> What you have to do
Show every line of the records below that contains the string "kern", copying each line in full. Case counts.

-- start of Records supplied --

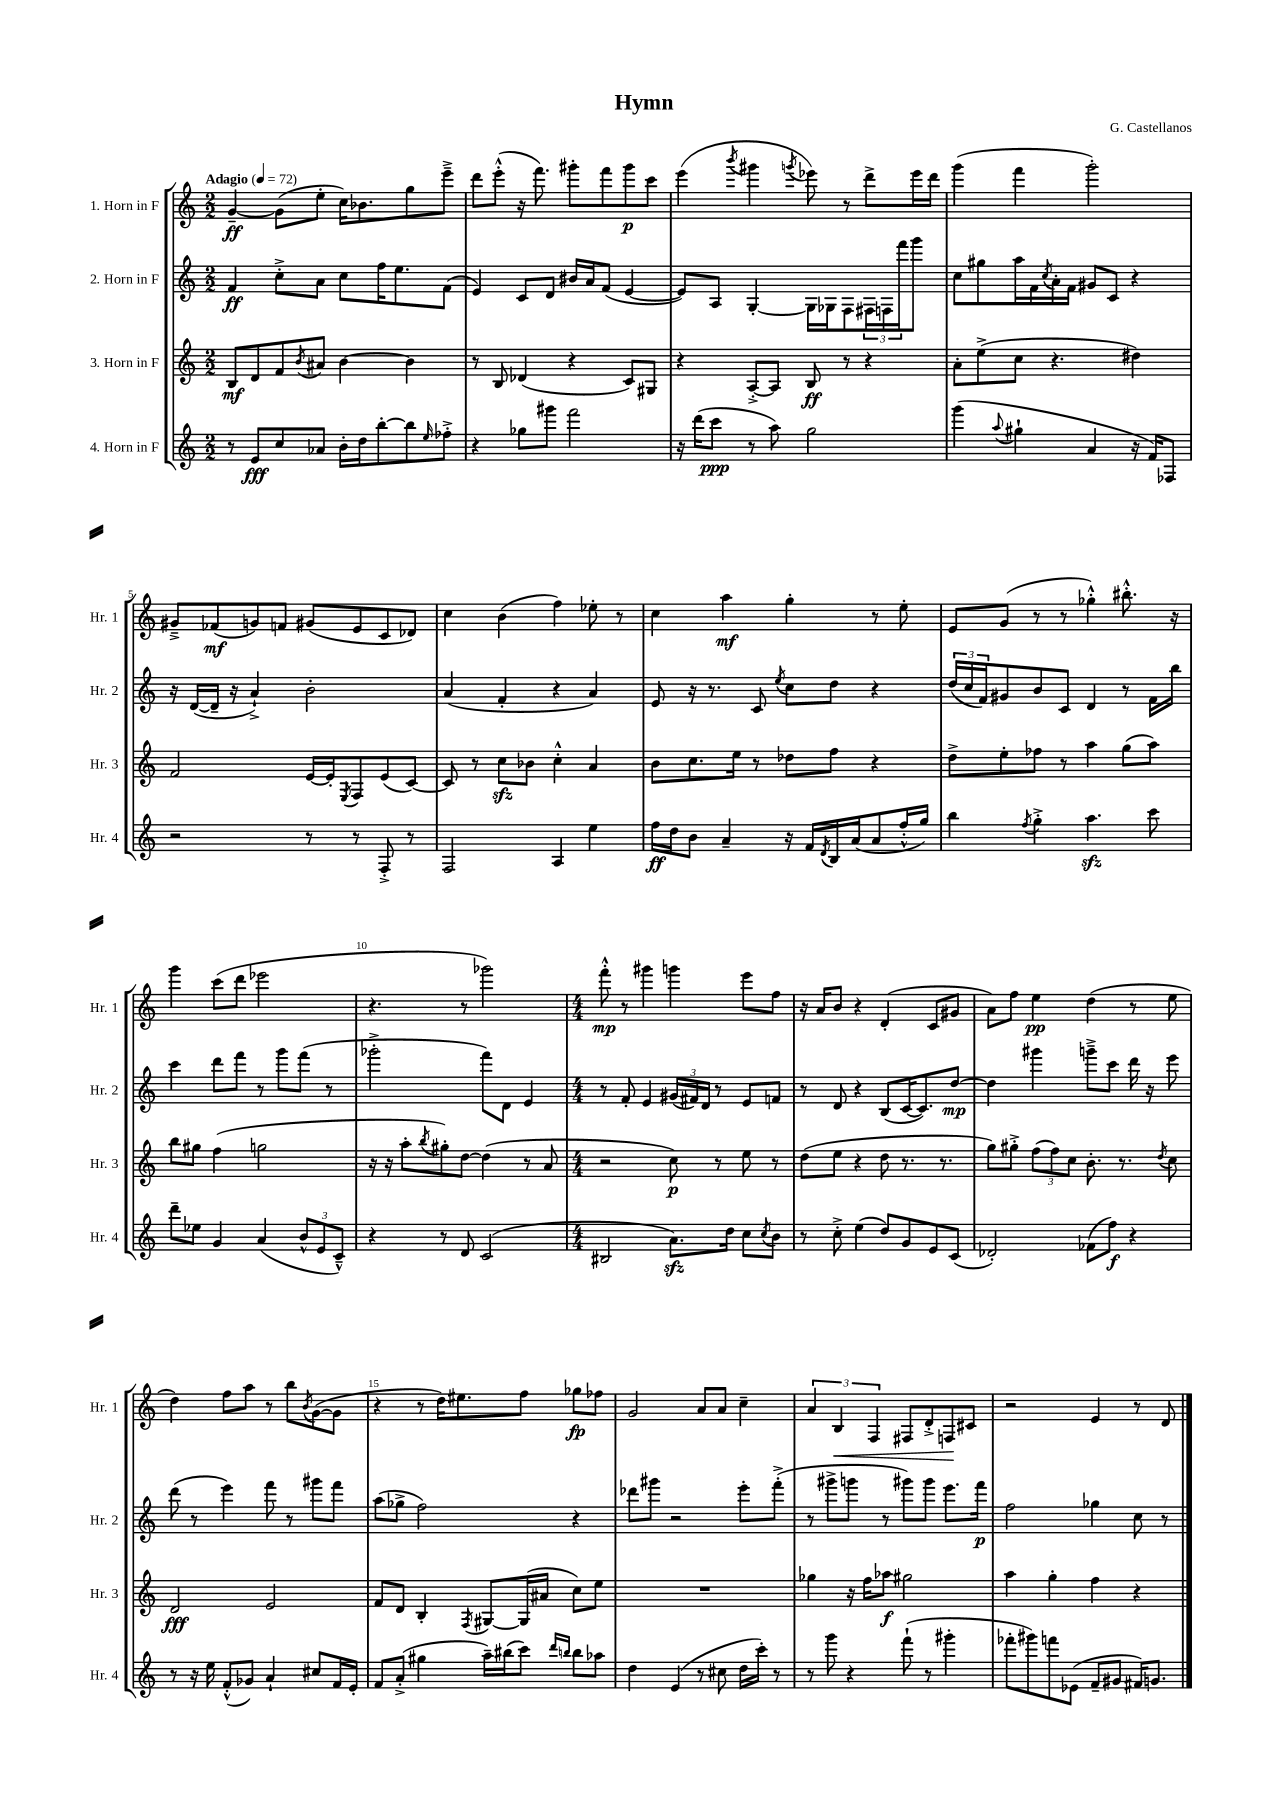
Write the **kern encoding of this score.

**kern	**kern	**kern	**kern
*staff4	*staff3	*staff2	*staff1
*clefG2	*clefG2	*clefG2	*clefG2
*k[]	*k[]	*k[]	*k[]
*M2/2	*M2/2	*M2/2	*M2/2
*MM72	*MM72	*MM72	*MM72
8r	8B	4f	[4g~
8e	8d	.	.
8cc	8f	8cc'^	(8g]
.	8qb	.	.
8a-	8a#	8a	8ee'
16b'	[4b	8cc	16cc)
16dd	.	.	8.b-
[8bb'	.	16ff	.
.	.	8.ee	.
8bb]	4b]	.	8gg
16qqee	.	.	.
8ff-'^	.	(8f	8eee~^
=	=	=	=
4r	8r	4e)	8ddd
.	8B	.	(8eee'^^
8gg-	(4d-	8c	16r
.	.	.	8.fff)
8ggg#	.	8d	.
2fff	4r	16b#	8ggg#'
.	.	16a	.
.	.	(8f	8fff
.	8c)	[4e	8ggg#
.	8G#	.	8ccc
=	=	=	=
16r	4r	8e])	(4eee
(16ddd	.	.	.
8ccc	.	8A	.
.	.	.	8qbbb
8r	[8A'^	[4G'	4ggg#
8aa)	8A]	.	.
.	.	.	8qggg
2gg	8B	16G]	8eee-)
.	.	16G-	.
.	8r	8F	8r
.	4r	24F#	8ddd^
.	.	24F	.
.	.	24fff	.
.	.	8ggg	16eee-
.	.	.	16ddd
=	=	=	=
(4ggg	8a'	8cc	(4ggg
.	(8ee^	8gg#	.
8qqaa	.	.	.
4gg#`	8cc	16aa	4fff
.	.	16f	.
.	.	8qcc	.
.	4.r	16a'	.
.	.	16f	.
4a	.	8g#	2ggg')
.	.	8c	.
16r	4dd#)	4r	.
16f)	.	.	.
8F-	.	.	.
=	=	=	=
2r	2f	16r	8g#~^
.	.	([16d	.
.	.	16d~]	(8f-
.	.	16r	.
.	.	4a`^)	8g)
.	.	.	8f
8r	[16e	2b'	(8g#
.	16e']	.	.
.	8qE	.	.
8r	8F	.	8e
8F'^	(8e	.	8c
8r	[8c)	.	8d-)
=	=	=	=
2F	8c]	(4a	4cc
.	8r	.	.
.	8cc	4f'	(4b
.	8b-	.	.
4A	4cc'^^	4r	4ff)
4ee	4a	4a)	8ee-'
.	.	.	8r
=	=	=	=
16ff	8b	8e	4cc
16dd	.	.	.
8b	8.cc	16r	.
.	.	8.r	.
4a~	.	.	4aa
.	16ee	.	.
.	8r	8c	.
.	.	8qee	.
16r	8dd-	8cc	4gg'
16f	.	.	.
8qd	.	.	.
16B	8ff	8dd	.
(16a	.	.	.
8a	4r	4r	8r
16ff'^^	.	.	8ee'
16gg)	.	.	.
=	=	=	=
4bb	8dd^	(24dd	8e
.	.	24cc	.
.	.	24f)	.
.	8ee'	8g#	(8g
8qff	.	.	.
4gg'^	8ff-	8b	8r
.	8r	8c	8r
4.aa	4aa	4d	4gg-'^^)
.	(8gg	8r	8.bb#'^^
8ccc	8aa)	16f	.
.	.	16bb	16r
=	=	=	=
8ddd~	8bb	4ccc	4ggg
8ee-	8gg#	.	.
4g	(4ff	8ddd	(8ccc
.	.	8fff	8ddd
(4a	2gg	8r	2eee-
.	.	8ggg	.
12b^^	.	(8fff	.
12e	.	.	.
.	.	8r	.
12c~^^)	.	.	.
=	=	=	=
4r	16r	2ggg-'^	4.r
.	16r	.	.
.	8aa'	.	.
.	8qbb	.	.
8r	8gg#')	.	.
8d	[8dd	.	8r
(2c	(4dd]	8fff)	2ggg-)
.	.	8d	.
.	8r	4e	.
.	8a	.	.
=	=	=	=
*M4/4	*M4/4	*M4/4	*M4/4
2B#	2r	8r	8fff'^^
.	.	8f'	8r
.	.	4e	4ggg#
8.a)	8cc)	(24g#	4ggg
.	.	24f#)	.
.	.	24d	.
.	8r	8r	.
16dd	.	.	.
8cc	8ee	8e	8eee
8qcc	.	.	.
8b	8r	8f	8ff
=	=	=	=
8r	(8dd	8r	16r
.	.	.	16a
8cc'^	8ee	8d	8b
(4ee	4r	4r	4r
8dd)	8dd	(8B	(4d'
8g	8.r	[16c	.
.	.	8.c])	.
8e	.	.	8c
.	8.r	.	.
(8c	.	[8dd	8g#
=	=	=	=
2d-')	8gg)	4dd]	8a)
.	8gg#'^	.	8ff
.	(12ff	4ggg#	4ee
.	12ff)	.	.
.	12cc	.	.
(8f-	8.b'	8ggg~^	(4dd
8ff)	.	8ccc	.
.	8.r	.	.
4r	.	16ddd	8r
.	.	16r	.
.	8qdd	.	.
.	8cc	8eee	8ee
=	=	=	=
8r	2d	(8ddd	4dd)
16r	.	8r	.
16ee	.	.	.
(8f'^^	.	4eee)	8ff
8g-)	.	.	8aa
4a`	2e	8fff	8r
.	.	8r	8bb
.	.	.	8qb
8cc#	.	8ggg#	([8g
16f	.	8fff	8g]
16e'	.	.	.
=	=	=	=
8f	8f	(8aa	4r
(8a'^	8d	8gg-^	.
4gg#	4B'	2ff)	8r
.	.	.	16dd)
.	.	.	8.ee#
.	8qF	.	.
16aa~)	[8G#	.	.
(16bb#	.	.	.
8ccc)	(16G#]	.	8ff
.	16a#	.	.
16qqddd	.	.	.
16qqbb	.	.	.
8bb	8cc)	4r	8gg-
8aa-	8ee	.	8ff-
=	=	=	=
4dd	1r	8ddd-	2g
.	.	8ggg#	.
(4e	.	2r	.
8r	.	.	8a
8cc#	.	.	8a
16dd	.	8eee'	4cc~
16ccc')	.	.	.
8r	.	(8fff'^	.
=	=	=	=
8r	4gg-	8r	6a
8ggg	.	8ggg#^	.
.	.	.	6B
4r	16r	8ggg	.
.	16ff	.	.
.	.	.	6F
.	8aa-	8r	.
(8fff`	2gg#	8ggg#)	8F#
8r	.	8ggg#	8d'^
4ggg#'	.	8.eee	8F
.	.	.	8c#
.	.	16fff	.
=	=	=	=
8fff-'	4aa	2ff	2r
8ggg#)	.	.	.
8fff	4gg'	.	.
(8e-	.	.	.
8f~	4ff	4gg-	4e
8g#	.	.	.
16f#)	4r	8cc	8r
8.g	.	.	.
.	.	8r	8d
==	==	==	==
*-	*-	*-	*-
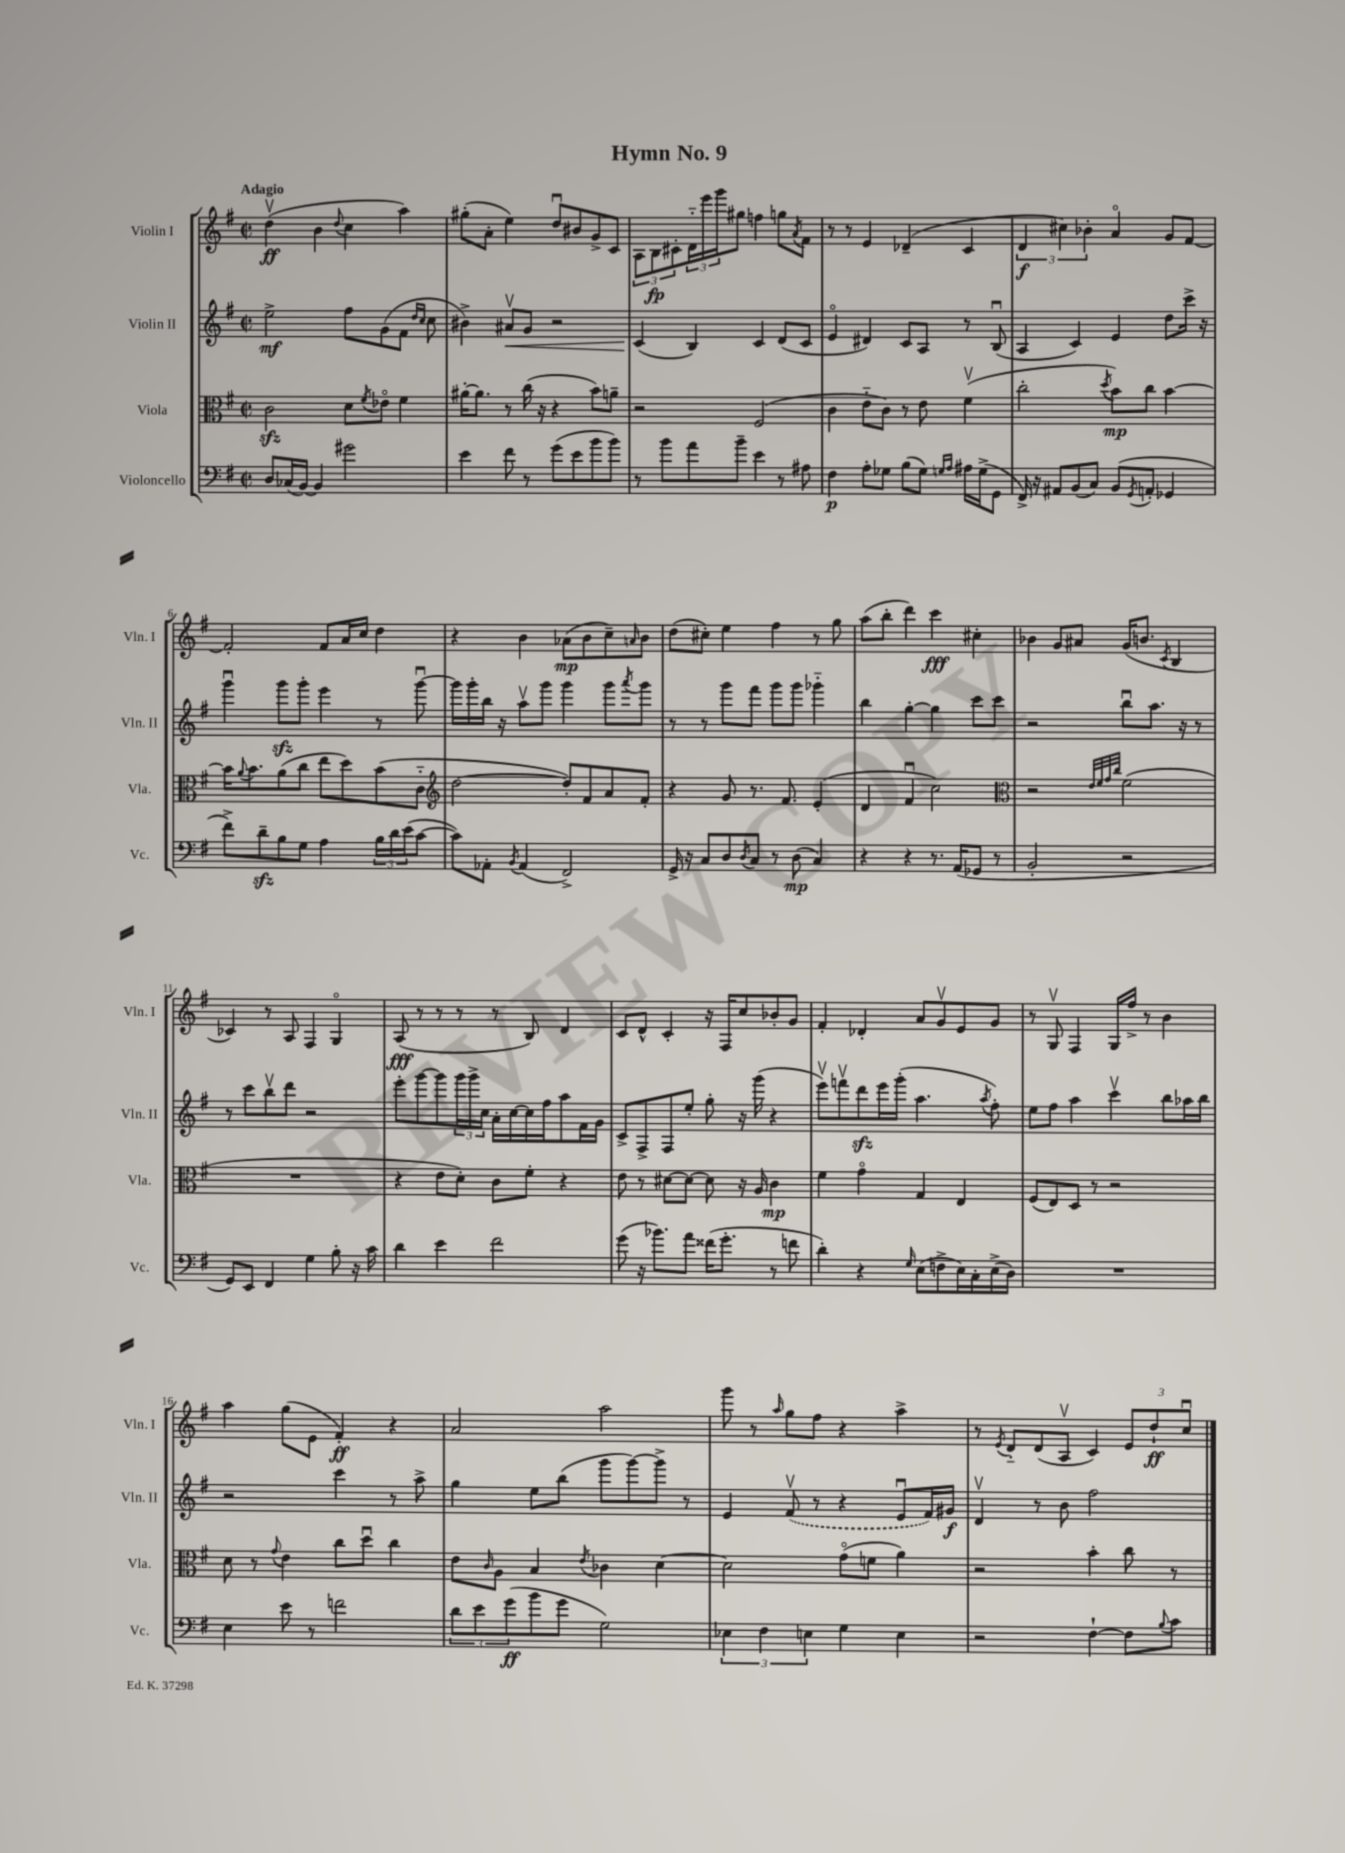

-- end of Records supplied --

> Written reply
Write the **kern encoding of this score.
**kern	**kern	**kern	**kern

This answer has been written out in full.